Your task ▸
Below are the records; copy exactly the stretch from the line containing "JOY3 pin VCC: 3V3 -> none" through the line containing "RTC1 pin SQW: D4 -> TX0", both ends included, and nothing else.

Data items

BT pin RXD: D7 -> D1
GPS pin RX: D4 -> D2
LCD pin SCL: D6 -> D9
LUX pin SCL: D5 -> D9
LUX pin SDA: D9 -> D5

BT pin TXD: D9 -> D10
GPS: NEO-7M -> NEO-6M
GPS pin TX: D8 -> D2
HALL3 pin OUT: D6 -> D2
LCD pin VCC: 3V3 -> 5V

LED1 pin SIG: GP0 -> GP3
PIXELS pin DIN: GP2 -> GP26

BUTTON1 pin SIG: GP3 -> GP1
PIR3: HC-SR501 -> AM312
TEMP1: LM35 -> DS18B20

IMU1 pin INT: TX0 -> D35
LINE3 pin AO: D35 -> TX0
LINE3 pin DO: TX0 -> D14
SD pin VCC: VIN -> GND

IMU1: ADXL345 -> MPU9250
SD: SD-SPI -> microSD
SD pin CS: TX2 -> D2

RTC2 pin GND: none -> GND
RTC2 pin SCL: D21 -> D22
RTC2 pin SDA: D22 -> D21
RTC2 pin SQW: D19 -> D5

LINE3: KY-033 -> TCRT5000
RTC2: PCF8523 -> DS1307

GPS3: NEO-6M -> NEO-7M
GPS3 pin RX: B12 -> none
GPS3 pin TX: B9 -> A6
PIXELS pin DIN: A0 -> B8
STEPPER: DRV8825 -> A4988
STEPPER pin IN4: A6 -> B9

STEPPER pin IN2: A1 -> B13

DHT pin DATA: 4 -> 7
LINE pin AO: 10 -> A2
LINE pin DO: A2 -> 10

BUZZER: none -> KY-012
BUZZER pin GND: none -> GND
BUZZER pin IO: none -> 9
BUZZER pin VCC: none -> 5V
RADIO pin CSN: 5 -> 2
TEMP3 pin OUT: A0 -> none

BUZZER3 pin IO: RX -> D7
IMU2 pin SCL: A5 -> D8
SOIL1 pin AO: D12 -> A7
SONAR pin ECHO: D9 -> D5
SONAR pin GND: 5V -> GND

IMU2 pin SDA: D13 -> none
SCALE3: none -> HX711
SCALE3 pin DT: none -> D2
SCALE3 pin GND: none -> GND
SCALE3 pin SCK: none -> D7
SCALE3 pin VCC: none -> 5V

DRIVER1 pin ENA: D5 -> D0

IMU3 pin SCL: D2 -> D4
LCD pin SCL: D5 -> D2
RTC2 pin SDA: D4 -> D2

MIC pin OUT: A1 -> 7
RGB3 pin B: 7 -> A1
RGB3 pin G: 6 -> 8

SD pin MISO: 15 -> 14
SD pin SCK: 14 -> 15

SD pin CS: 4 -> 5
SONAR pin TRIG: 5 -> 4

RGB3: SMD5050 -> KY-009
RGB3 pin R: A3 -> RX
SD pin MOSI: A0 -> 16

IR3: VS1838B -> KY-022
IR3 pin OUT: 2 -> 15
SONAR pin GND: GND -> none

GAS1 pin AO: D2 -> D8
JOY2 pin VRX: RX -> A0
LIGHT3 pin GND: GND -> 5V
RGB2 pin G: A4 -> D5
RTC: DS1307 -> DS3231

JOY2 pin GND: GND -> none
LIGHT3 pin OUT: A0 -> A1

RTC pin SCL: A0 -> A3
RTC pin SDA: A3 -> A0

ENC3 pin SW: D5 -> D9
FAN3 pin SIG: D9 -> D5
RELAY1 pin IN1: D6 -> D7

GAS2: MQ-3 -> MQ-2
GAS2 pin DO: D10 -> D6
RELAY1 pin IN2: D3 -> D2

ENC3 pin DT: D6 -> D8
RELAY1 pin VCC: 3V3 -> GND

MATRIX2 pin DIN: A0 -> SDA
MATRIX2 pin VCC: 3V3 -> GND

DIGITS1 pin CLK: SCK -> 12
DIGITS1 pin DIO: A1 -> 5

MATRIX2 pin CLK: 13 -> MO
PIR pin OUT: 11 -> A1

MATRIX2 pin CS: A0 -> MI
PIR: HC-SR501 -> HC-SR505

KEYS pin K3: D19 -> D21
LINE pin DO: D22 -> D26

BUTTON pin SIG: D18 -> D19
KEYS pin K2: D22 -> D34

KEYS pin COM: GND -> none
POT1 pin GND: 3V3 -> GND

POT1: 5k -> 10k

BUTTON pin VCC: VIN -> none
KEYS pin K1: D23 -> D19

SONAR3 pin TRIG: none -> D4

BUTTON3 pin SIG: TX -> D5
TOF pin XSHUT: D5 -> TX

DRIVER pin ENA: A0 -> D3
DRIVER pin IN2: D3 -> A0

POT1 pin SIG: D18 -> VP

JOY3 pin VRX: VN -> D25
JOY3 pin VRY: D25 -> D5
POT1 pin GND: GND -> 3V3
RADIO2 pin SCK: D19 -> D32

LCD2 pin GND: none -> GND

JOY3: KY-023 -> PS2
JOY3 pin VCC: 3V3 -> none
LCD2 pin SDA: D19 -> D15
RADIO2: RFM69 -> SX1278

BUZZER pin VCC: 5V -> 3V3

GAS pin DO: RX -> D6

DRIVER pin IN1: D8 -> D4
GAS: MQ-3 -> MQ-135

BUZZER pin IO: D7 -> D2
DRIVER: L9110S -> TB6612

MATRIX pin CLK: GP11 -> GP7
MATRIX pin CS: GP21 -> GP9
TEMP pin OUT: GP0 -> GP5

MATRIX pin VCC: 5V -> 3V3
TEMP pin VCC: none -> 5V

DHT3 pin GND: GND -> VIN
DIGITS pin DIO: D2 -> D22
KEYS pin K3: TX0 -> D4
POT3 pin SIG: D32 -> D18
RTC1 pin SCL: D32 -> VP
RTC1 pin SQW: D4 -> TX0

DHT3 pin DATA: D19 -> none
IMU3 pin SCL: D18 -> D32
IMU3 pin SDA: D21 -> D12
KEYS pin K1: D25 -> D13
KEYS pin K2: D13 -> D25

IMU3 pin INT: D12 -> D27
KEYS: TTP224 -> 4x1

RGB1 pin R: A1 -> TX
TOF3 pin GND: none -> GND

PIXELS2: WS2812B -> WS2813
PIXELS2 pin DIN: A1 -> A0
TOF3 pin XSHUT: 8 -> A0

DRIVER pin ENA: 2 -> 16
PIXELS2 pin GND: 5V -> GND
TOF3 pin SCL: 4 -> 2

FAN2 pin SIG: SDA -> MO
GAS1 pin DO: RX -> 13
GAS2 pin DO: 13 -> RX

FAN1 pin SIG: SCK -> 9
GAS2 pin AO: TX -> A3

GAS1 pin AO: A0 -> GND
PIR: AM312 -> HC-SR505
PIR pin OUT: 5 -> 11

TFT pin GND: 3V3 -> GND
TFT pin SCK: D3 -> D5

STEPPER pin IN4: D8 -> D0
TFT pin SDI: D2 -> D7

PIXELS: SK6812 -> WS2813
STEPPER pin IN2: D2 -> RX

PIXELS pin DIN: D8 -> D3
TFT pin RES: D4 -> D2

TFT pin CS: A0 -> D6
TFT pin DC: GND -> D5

Answer to this problem ▸
JOY3 pin VCC: 3V3 -> none
LCD2 pin SDA: D19 -> D15
RADIO2: RFM69 -> SX1278

BUZZER pin VCC: 5V -> 3V3

GAS pin DO: RX -> D6

DRIVER pin IN1: D8 -> D4
GAS: MQ-3 -> MQ-135

BUZZER pin IO: D7 -> D2
DRIVER: L9110S -> TB6612

MATRIX pin CLK: GP11 -> GP7
MATRIX pin CS: GP21 -> GP9
TEMP pin OUT: GP0 -> GP5

MATRIX pin VCC: 5V -> 3V3
TEMP pin VCC: none -> 5V

DHT3 pin GND: GND -> VIN
DIGITS pin DIO: D2 -> D22
KEYS pin K3: TX0 -> D4
POT3 pin SIG: D32 -> D18
RTC1 pin SCL: D32 -> VP
RTC1 pin SQW: D4 -> TX0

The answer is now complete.